RAW DATA.
══════════════════════════════

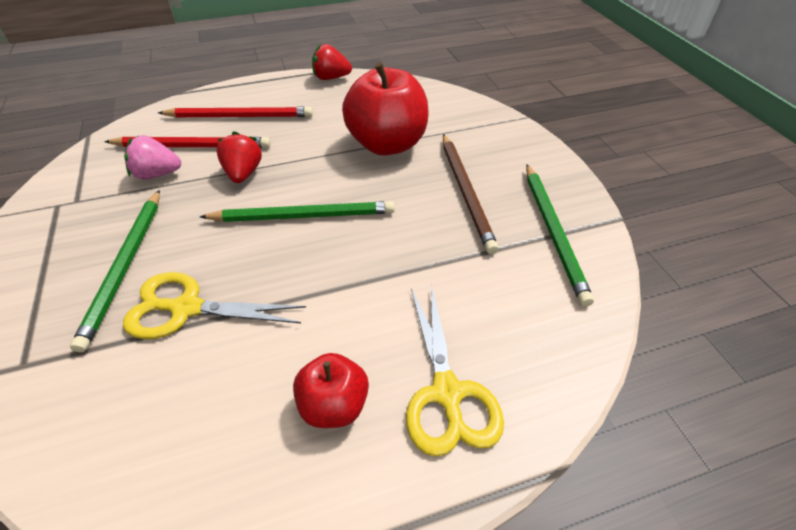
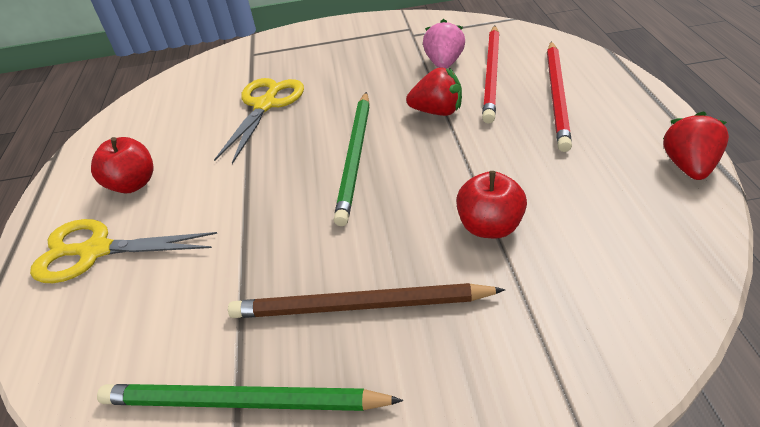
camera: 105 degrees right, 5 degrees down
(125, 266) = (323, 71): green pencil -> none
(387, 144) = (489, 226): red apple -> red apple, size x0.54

══════════════════════════════

EXERCISE INSTRUCTIONS.
A verbatim copy of the lines from the one with "(125, 266) = (323, 71): green pencil -> none" to the end of the listing is the whole answer.

SOLUTION FOR THIS TASK.
(125, 266) = (323, 71): green pencil -> none
(387, 144) = (489, 226): red apple -> red apple, size x0.54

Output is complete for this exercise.